YOUR OBJECTIVE = Restate every line of the data word for word, except for the images.

***** SOURCE MATERIAL

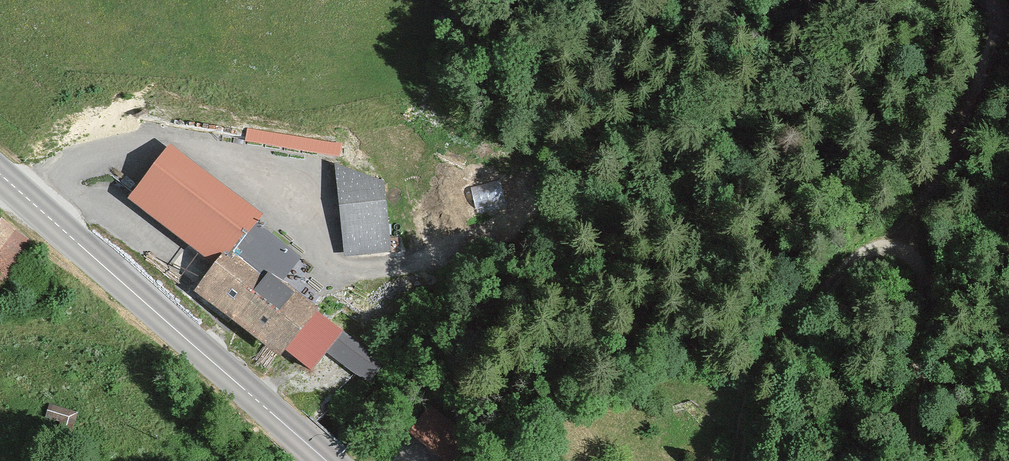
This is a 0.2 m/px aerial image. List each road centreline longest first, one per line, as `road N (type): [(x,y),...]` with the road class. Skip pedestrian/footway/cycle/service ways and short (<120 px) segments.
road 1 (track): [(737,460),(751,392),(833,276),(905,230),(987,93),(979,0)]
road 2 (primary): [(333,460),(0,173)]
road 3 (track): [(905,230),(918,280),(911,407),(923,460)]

**********

EXPECTED ANSWER =
This is a 0.2 m/px aerial image. List each road centreline longest first, one per line, as `road N (type): [(x,y),...]` with the road class. Skip pedestrian/footway/cycle/service ways and short (<120 px) segments.
road 1 (track): [(737,460),(751,392),(833,276),(905,230),(987,93),(979,0)]
road 2 (primary): [(333,460),(0,173)]
road 3 (track): [(905,230),(918,280),(911,407),(923,460)]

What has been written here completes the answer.